■ **AVAILABLE RECORDS**
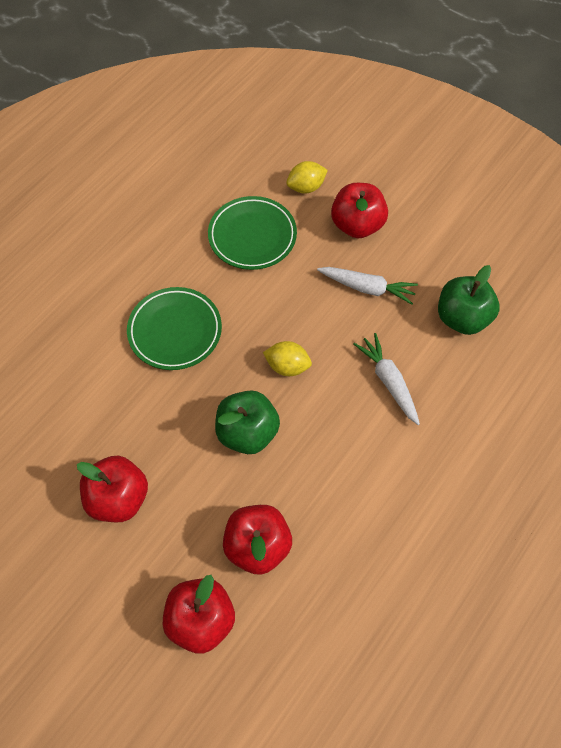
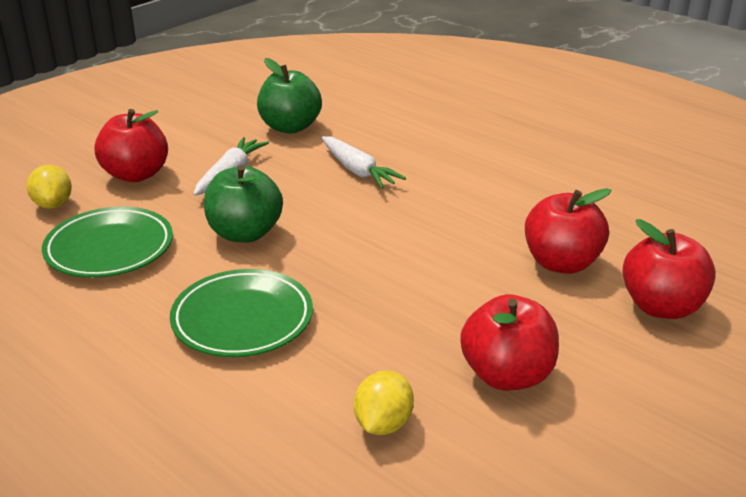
camera: 85 degrees left, 30 degrees down
(247, 432) = (412, 264): green apple -> green apple (245, 233)
(287, 366) = (323, 232): yellow lemon -> yellow lemon (383, 424)
(388, 381) = (358, 171): white carrot -> white carrot turned 105 degrees counterclockwise

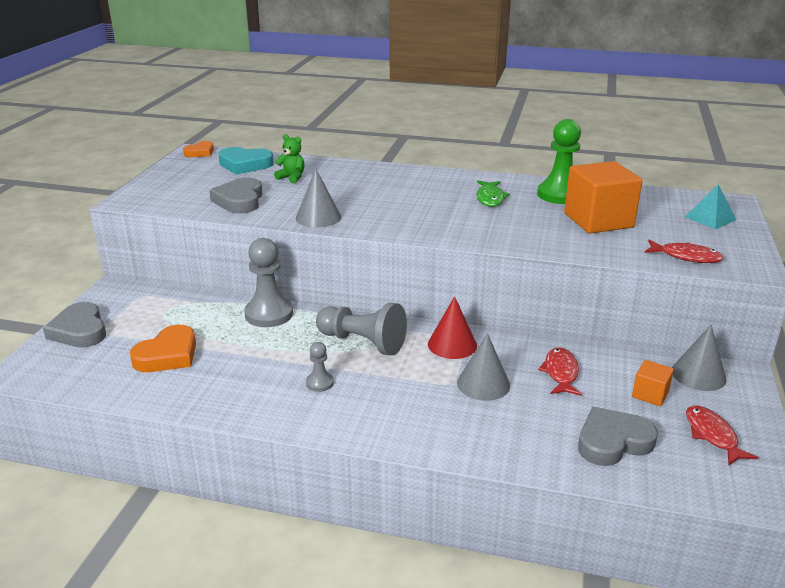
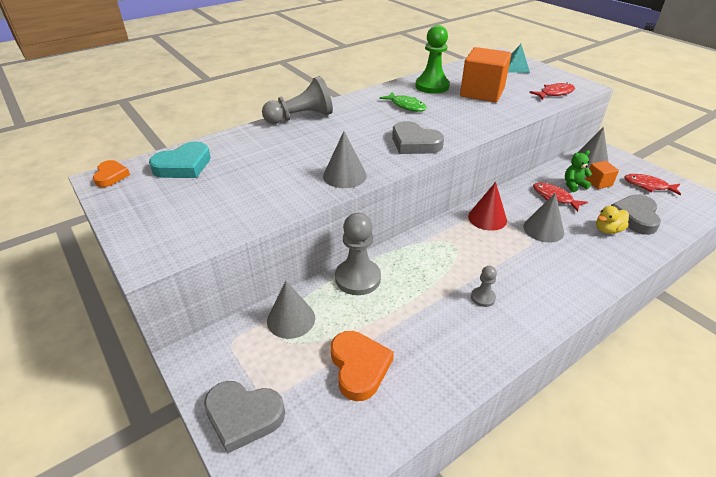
camera: 50 degrees left, 10 degrees up
(188, 307) = (291, 319): none -> grey cone
(240, 200) = (255, 197): grey heart -> grey heart (414, 143)
(292, 177) = (250, 156): green teddy bear -> green teddy bear (573, 185)
(362, 342) = (447, 252): grey pawn -> grey pawn (301, 117)
(549, 427) = (607, 230): none -> yellow duck

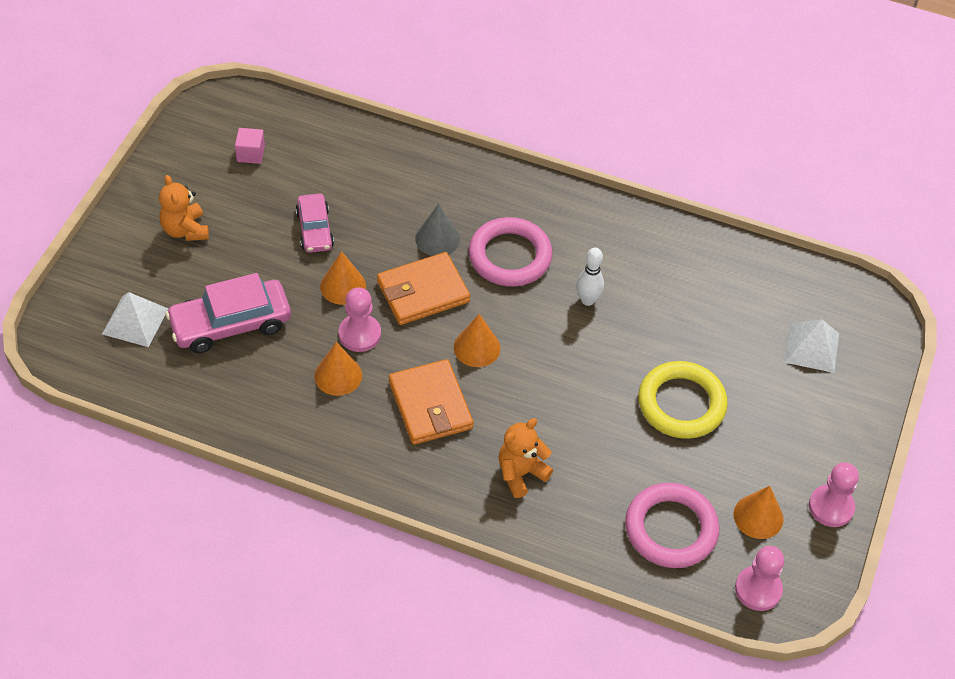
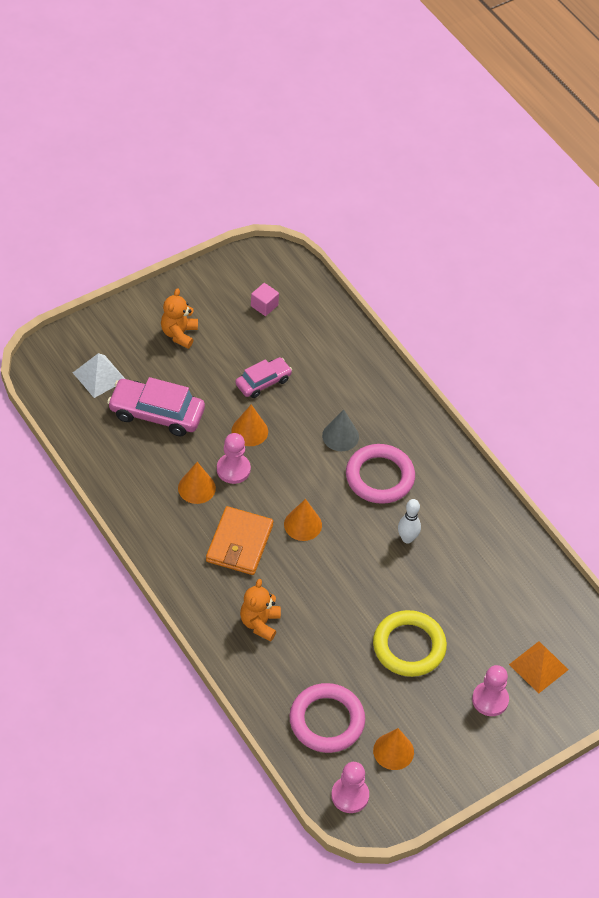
camera: 35 degrees right, 0 degrees up
(314, 229) = (263, 382): pink car -> pink car turned 150 degrees counterclockwise
(423, 292) = (299, 466): orange wallet -> none
(521, 473) = (260, 623): orange teddy bear -> orange teddy bear turned 75 degrees counterclockwise
(812, 347) = (538, 667): white pyramid -> orange pyramid
(831, 507) = (450, 778): pink pawn -> pink pawn (490, 700)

■ **TASK REQUIREMENTS**
Scan the material above for the string "pawn". Return each line where it occurs.

■ **ANSWER AREA**
(362, 342) = (447, 252): grey pawn -> grey pawn (301, 117)
(831, 507) = (450, 778): pink pawn -> pink pawn (490, 700)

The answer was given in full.